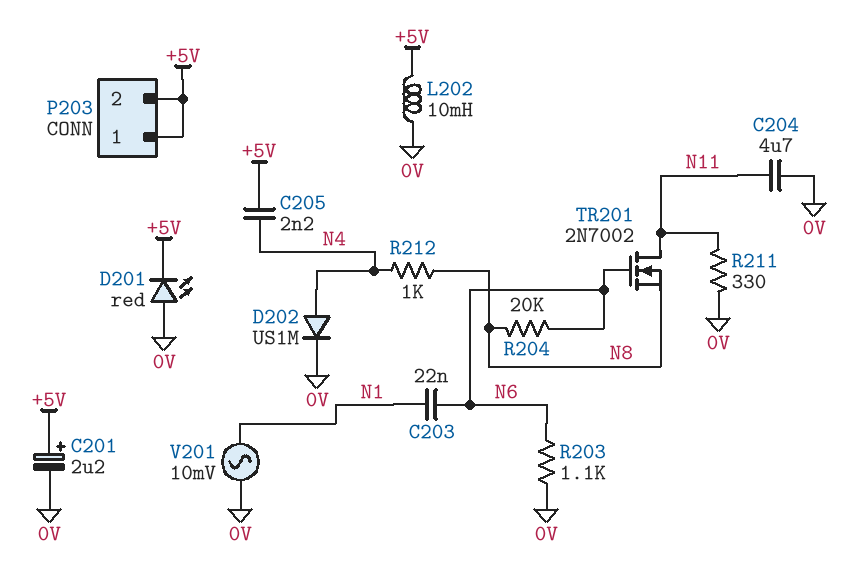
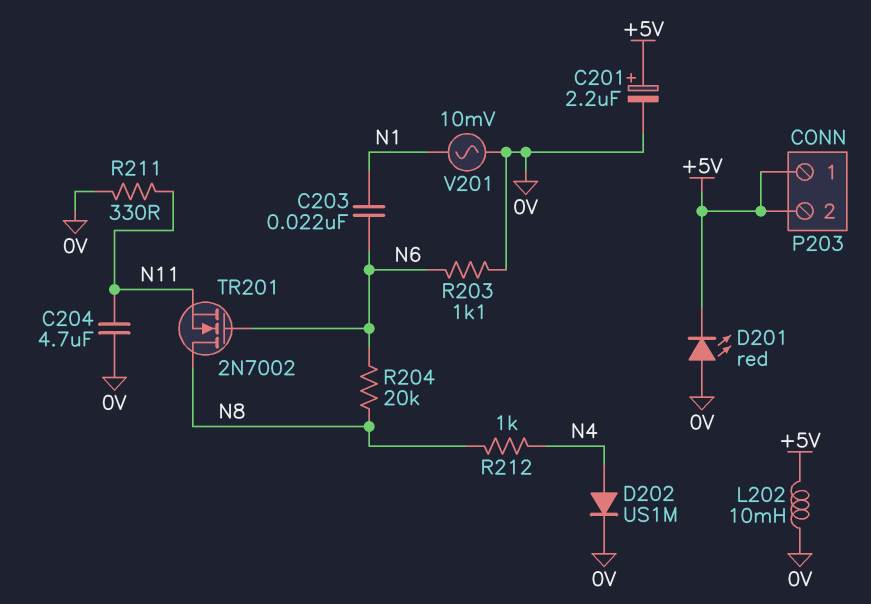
C205: 2.2nF (+5V, N4) -> none
TR201: NMOS 2N7002 (G N6, D N11, S N8) -> NMOS 2N7002 (G N6, D N8, S N11)

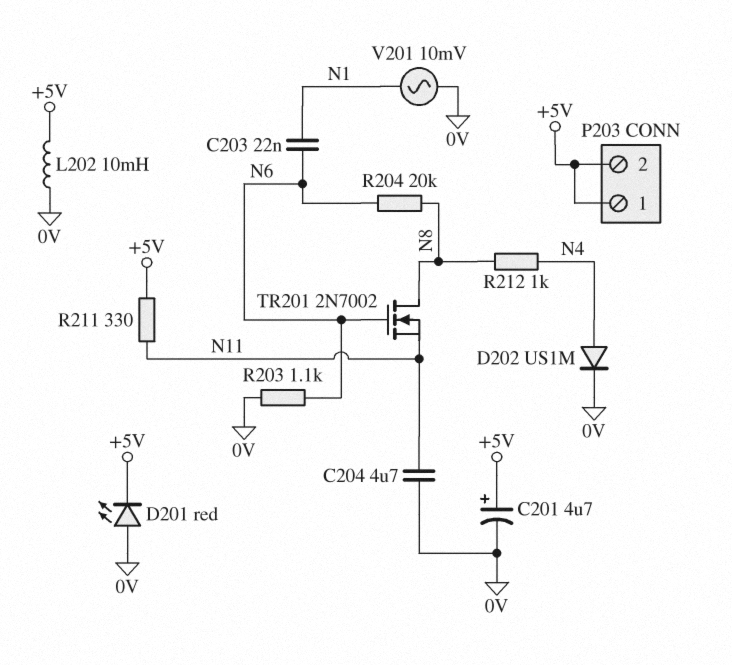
C201: 2.2uF (plus +5V, minus 0V) -> 4.7uF (plus +5V, minus 0V)
R211: 330 (0V, N11) -> 330 (+5V, N11)

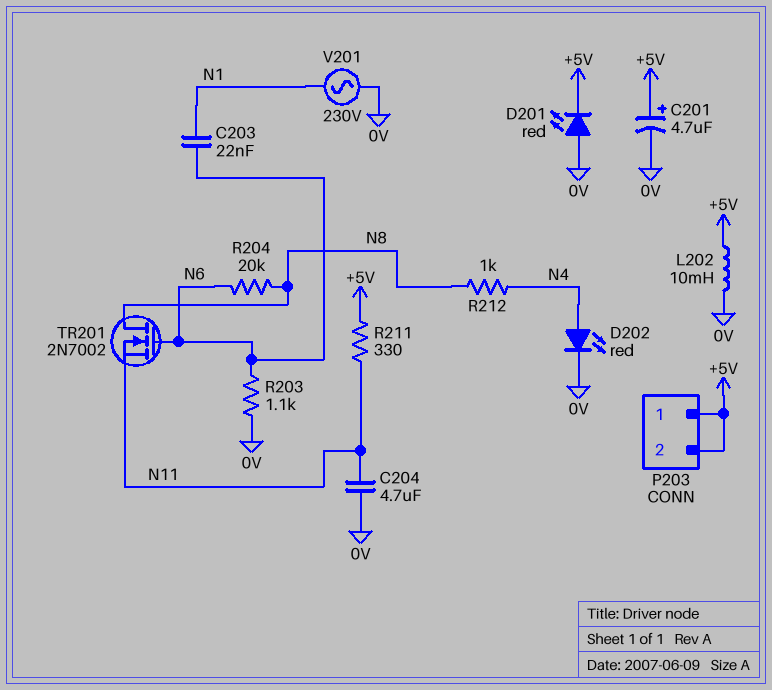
D202: diode US1M (A N4, K 0V) -> LED red (A N4, K 0V)
V201: AC 10mV (0V, N1) -> AC 230V (0V, N1)

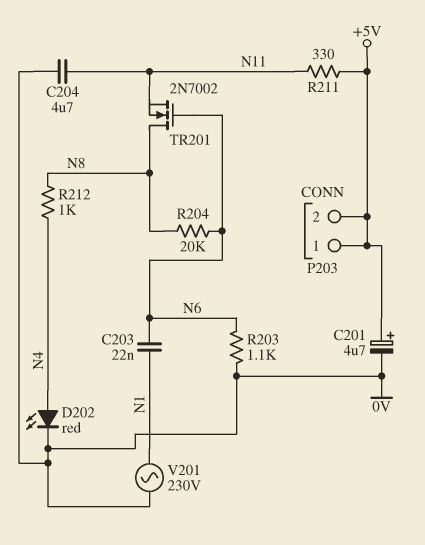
D201: LED red (A 0V, K +5V) -> none
L202: 10mH (+5V, 0V) -> none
━━━━━━━━━━
Take the material above and set it down exactly, minus the images.

ANSWER TO THE EXERCISE →
C205: 2.2nF (+5V, N4) -> none
TR201: NMOS 2N7002 (G N6, D N11, S N8) -> NMOS 2N7002 (G N6, D N8, S N11)

C201: 2.2uF (plus +5V, minus 0V) -> 4.7uF (plus +5V, minus 0V)
R211: 330 (0V, N11) -> 330 (+5V, N11)

D202: diode US1M (A N4, K 0V) -> LED red (A N4, K 0V)
V201: AC 10mV (0V, N1) -> AC 230V (0V, N1)

D201: LED red (A 0V, K +5V) -> none
L202: 10mH (+5V, 0V) -> none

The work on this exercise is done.